▶ EXERCISE OBJECTIVE
Within the listing below, the lines to output run from the one containing "(151, 170) = (197, 207): none -> brown banana" through the one containing "(536, 220) = (514, 103): white"; copy them exactly and nothing else.

▶ INPUT DATA
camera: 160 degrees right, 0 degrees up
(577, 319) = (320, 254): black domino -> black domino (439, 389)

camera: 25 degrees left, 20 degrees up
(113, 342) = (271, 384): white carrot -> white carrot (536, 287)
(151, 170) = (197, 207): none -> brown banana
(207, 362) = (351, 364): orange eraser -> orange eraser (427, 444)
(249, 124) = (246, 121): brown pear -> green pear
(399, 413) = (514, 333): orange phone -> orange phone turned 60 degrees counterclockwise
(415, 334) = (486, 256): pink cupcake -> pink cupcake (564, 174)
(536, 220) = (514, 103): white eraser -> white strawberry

* * *

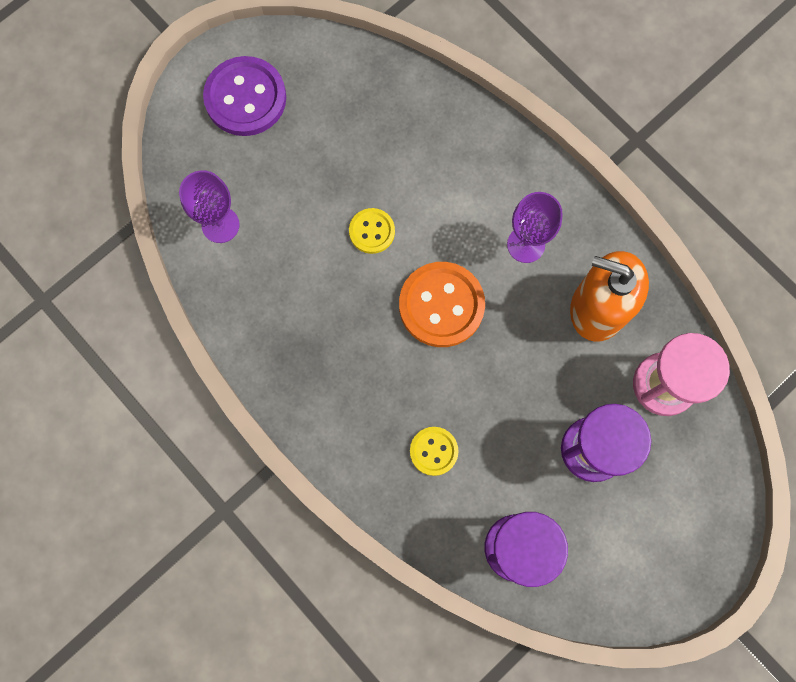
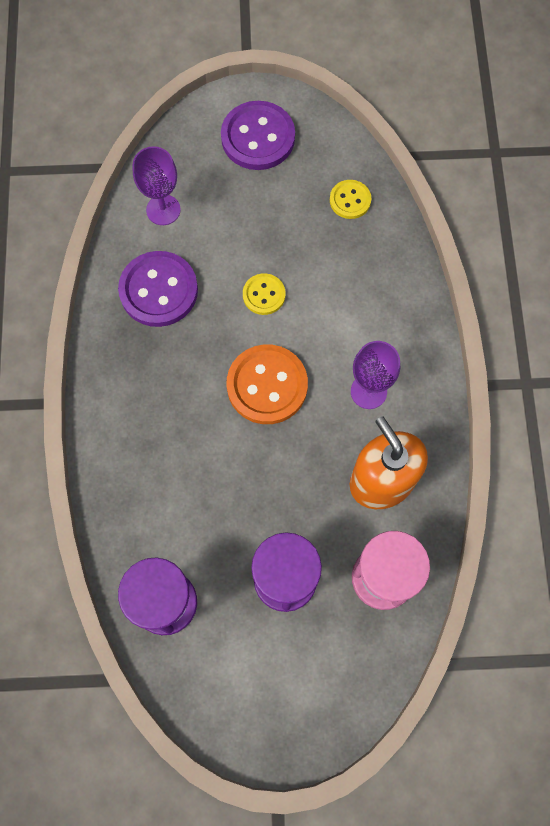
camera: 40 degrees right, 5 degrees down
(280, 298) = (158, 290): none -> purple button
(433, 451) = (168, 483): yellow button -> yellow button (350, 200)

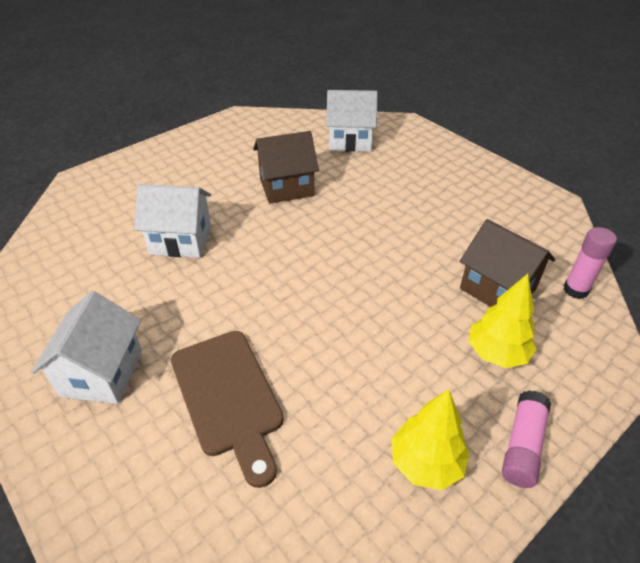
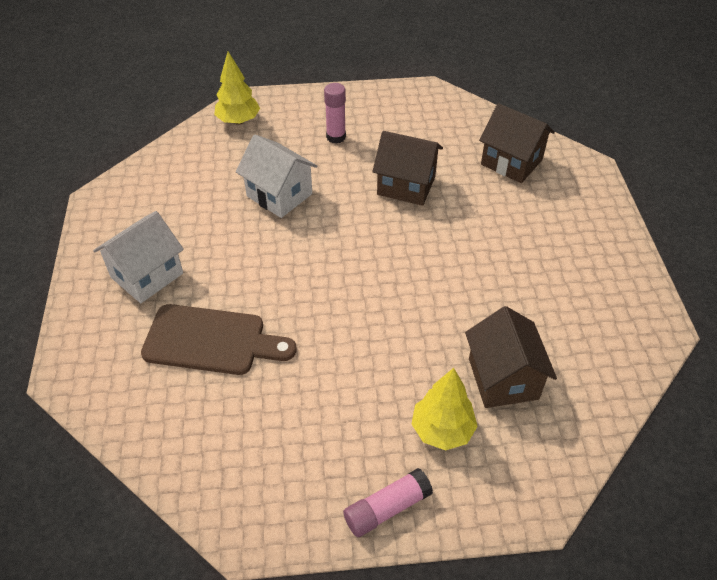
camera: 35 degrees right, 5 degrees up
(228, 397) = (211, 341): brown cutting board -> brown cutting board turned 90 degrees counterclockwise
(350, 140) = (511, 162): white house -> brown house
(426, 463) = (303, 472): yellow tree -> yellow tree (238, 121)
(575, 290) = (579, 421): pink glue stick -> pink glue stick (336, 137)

--

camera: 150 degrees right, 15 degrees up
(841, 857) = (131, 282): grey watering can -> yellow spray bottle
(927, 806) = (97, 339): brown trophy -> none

▶ ANSWER TO THE PROBLEM
(151, 170) = (197, 207): none -> brown banana
(207, 362) = (351, 364): orange eraser -> orange eraser (427, 444)
(249, 124) = (246, 121): brown pear -> green pear
(399, 413) = (514, 333): orange phone -> orange phone turned 60 degrees counterclockwise
(415, 334) = (486, 256): pink cupcake -> pink cupcake (564, 174)
(536, 220) = (514, 103): white eraser -> white strawberry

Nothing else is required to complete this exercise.